What the task asks
A verbatim copy of the listing is what is needed, minus any pictures.

Data provided

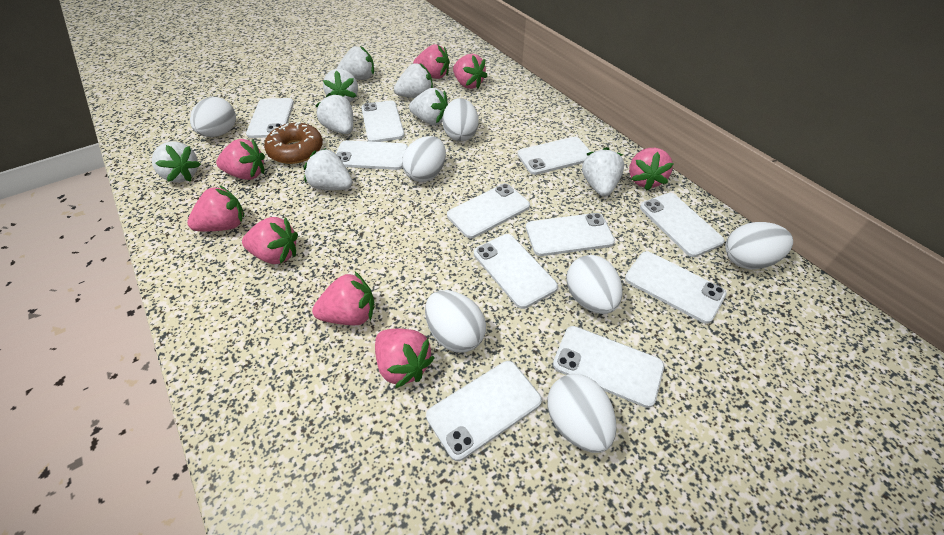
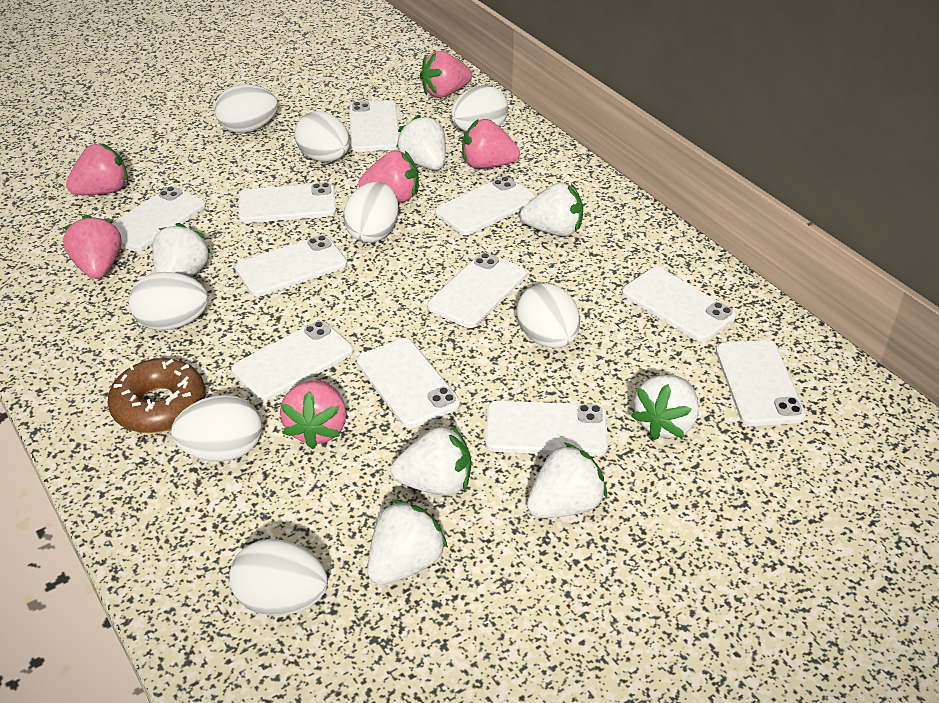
pink strawberry: 8 -> 6
white egg: 7 -> 8
white strawberry: 8 -> 7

Response
pink strawberry: 8 -> 6
white egg: 7 -> 8
white strawberry: 8 -> 7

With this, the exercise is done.